#### INPUT:
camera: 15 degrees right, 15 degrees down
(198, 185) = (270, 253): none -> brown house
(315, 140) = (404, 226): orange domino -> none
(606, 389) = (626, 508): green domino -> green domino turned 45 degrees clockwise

==

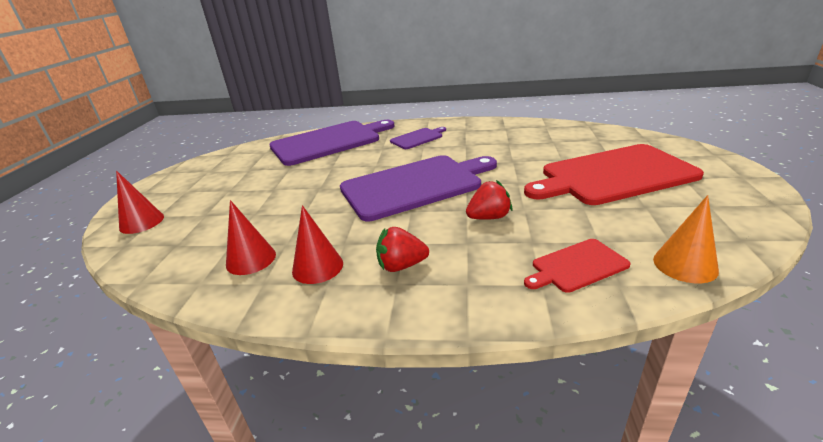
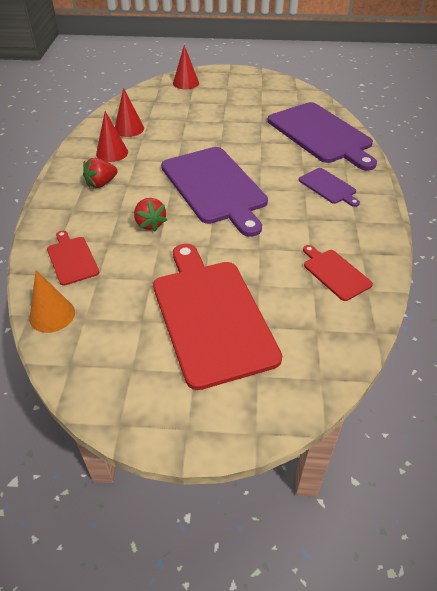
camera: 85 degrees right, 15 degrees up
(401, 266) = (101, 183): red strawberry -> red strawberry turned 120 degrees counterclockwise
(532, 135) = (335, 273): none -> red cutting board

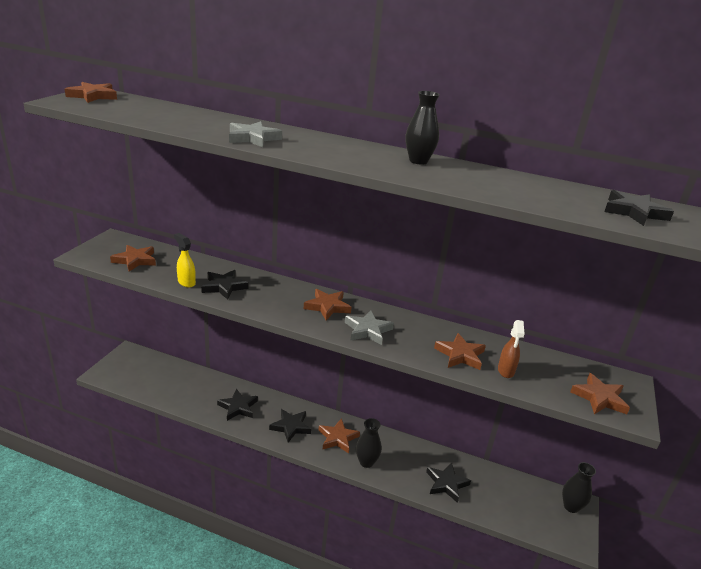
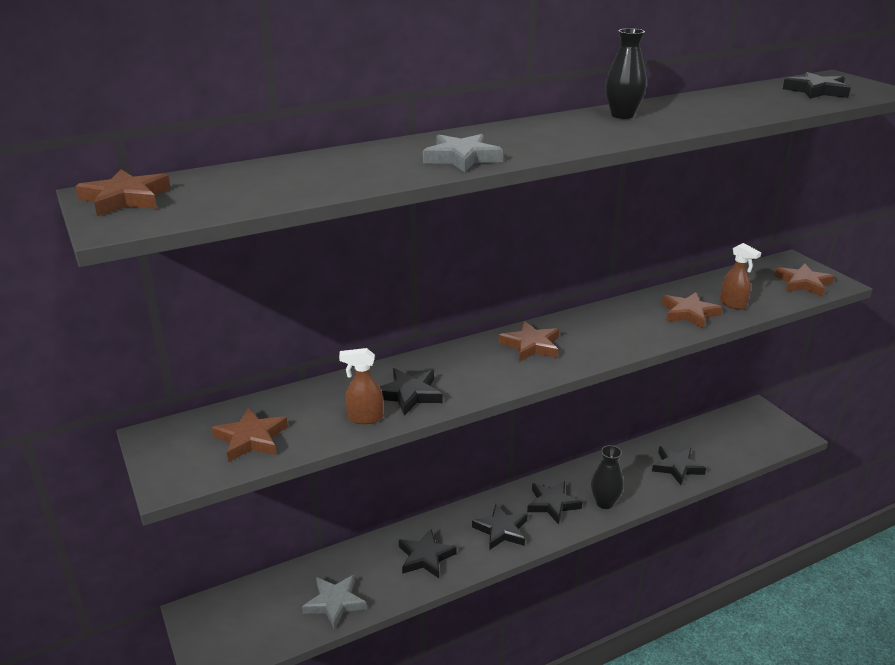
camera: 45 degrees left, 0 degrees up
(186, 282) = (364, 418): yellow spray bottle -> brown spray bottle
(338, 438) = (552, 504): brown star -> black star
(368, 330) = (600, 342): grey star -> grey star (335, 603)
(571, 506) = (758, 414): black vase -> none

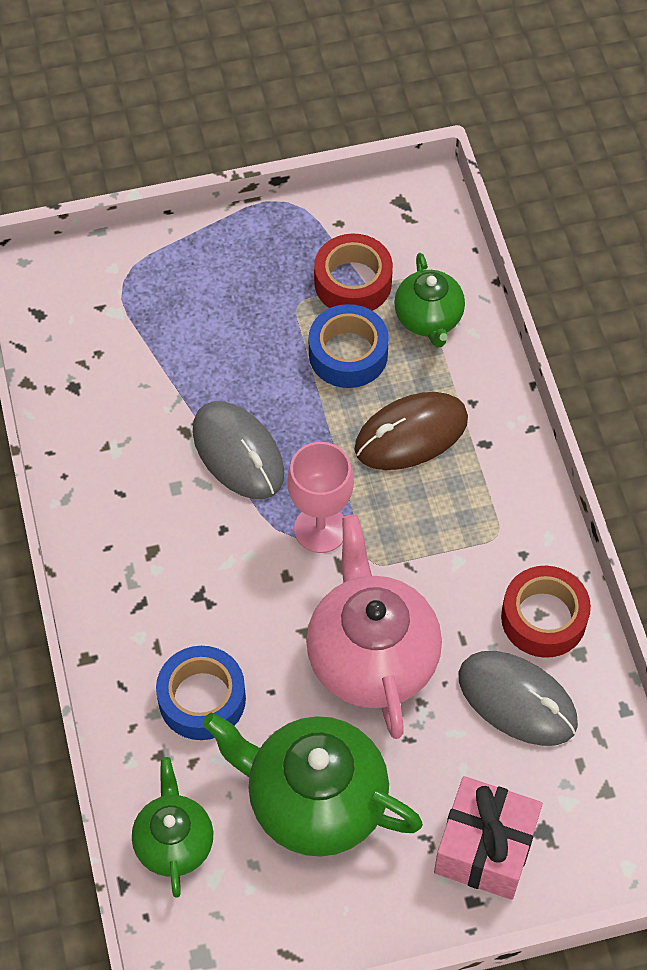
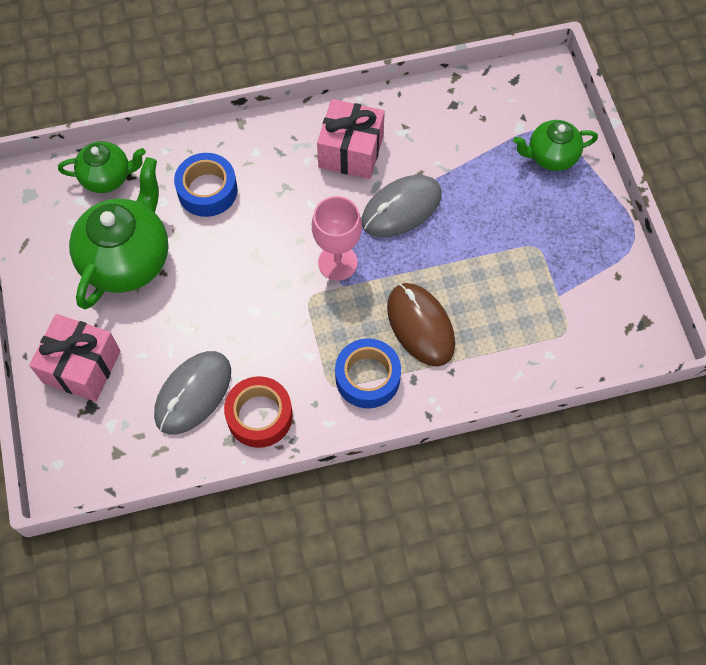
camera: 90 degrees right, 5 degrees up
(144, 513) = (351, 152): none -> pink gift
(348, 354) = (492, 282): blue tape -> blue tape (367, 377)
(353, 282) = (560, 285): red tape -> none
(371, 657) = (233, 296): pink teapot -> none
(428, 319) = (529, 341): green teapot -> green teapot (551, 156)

#### EXERCISE GOAL:
Could the stretch from the line with "(338, 438) = (552, 504): brown" through the line with "(428, 319) = (529, 341): green" in the listing above be restated word for word, minus the pictures?

#### OUTPUT BELOW:
(338, 438) = (552, 504): brown star -> black star
(368, 330) = (600, 342): grey star -> grey star (335, 603)
(571, 506) = (758, 414): black vase -> none

camera: 90 degrees right, 5 degrees up
(144, 513) = (351, 152): none -> pink gift
(348, 354) = (492, 282): blue tape -> blue tape (367, 377)
(353, 282) = (560, 285): red tape -> none
(371, 657) = (233, 296): pink teapot -> none
(428, 319) = (529, 341): green teapot -> green teapot (551, 156)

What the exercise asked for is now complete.